• _Your goal_
Each line of data below is to be returned exactly, leaving out any picture.

• _Data extracts_
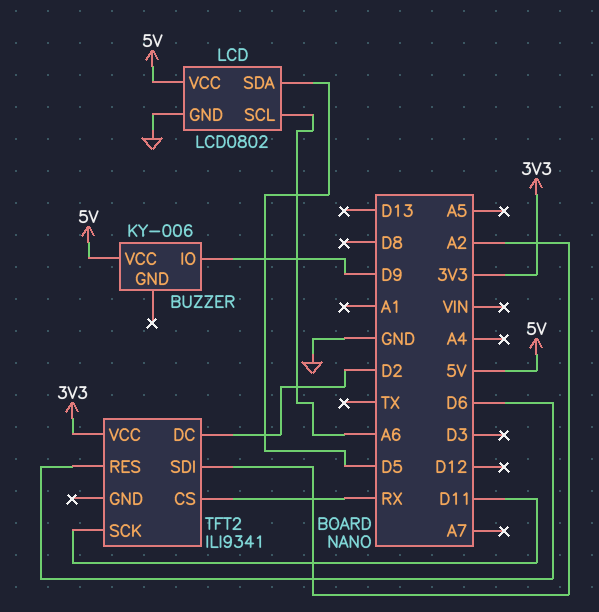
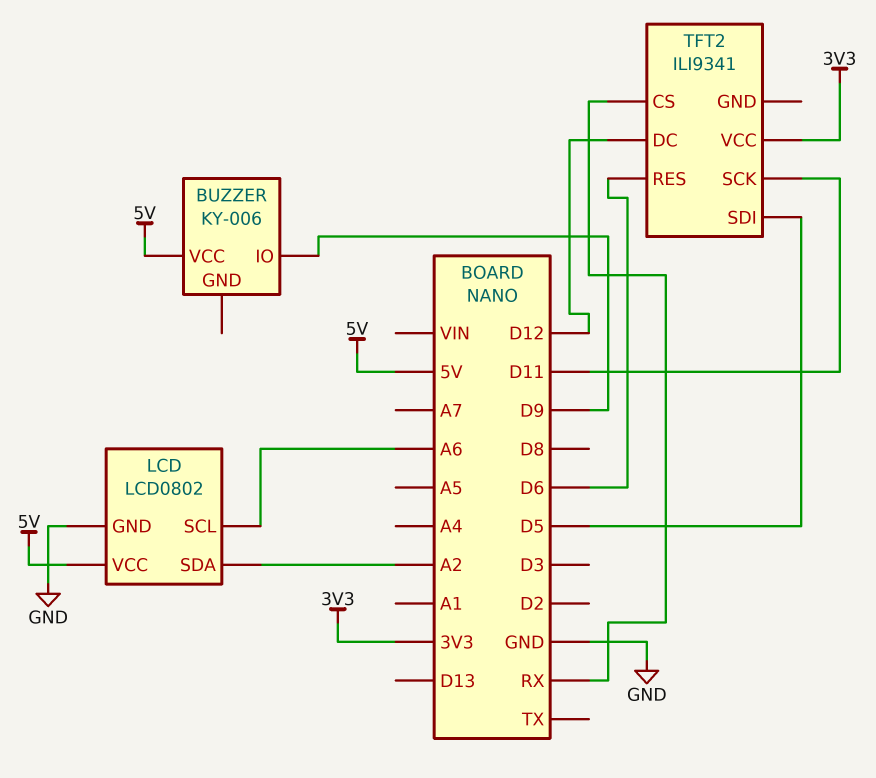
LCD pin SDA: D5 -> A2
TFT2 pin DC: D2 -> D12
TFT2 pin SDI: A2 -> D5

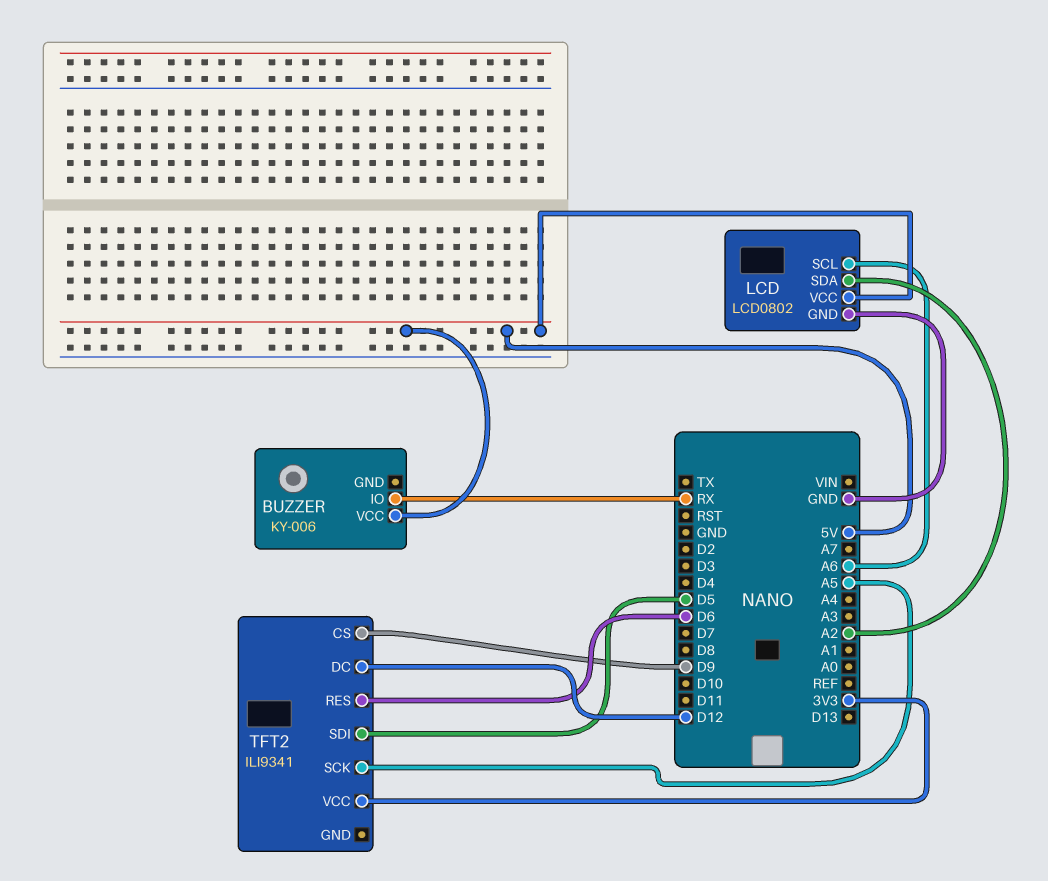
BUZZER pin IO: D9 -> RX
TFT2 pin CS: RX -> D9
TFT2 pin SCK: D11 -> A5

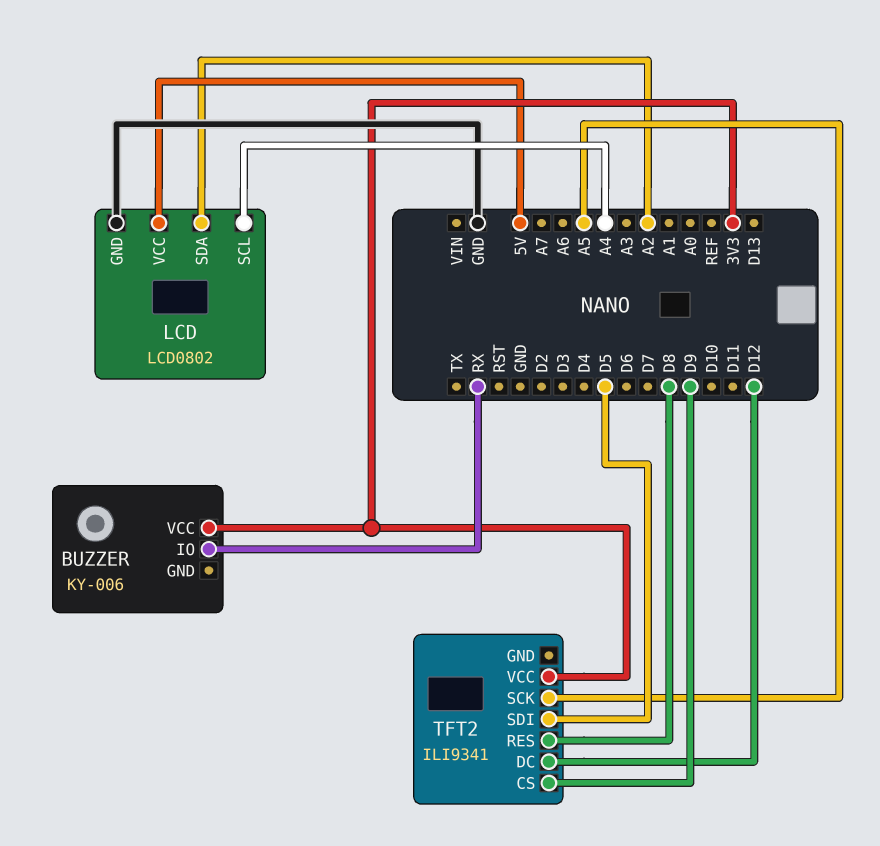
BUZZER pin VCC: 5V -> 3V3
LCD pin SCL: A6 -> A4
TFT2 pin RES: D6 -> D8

• _Written answer_
LCD pin SDA: D5 -> A2
TFT2 pin DC: D2 -> D12
TFT2 pin SDI: A2 -> D5

BUZZER pin IO: D9 -> RX
TFT2 pin CS: RX -> D9
TFT2 pin SCK: D11 -> A5

BUZZER pin VCC: 5V -> 3V3
LCD pin SCL: A6 -> A4
TFT2 pin RES: D6 -> D8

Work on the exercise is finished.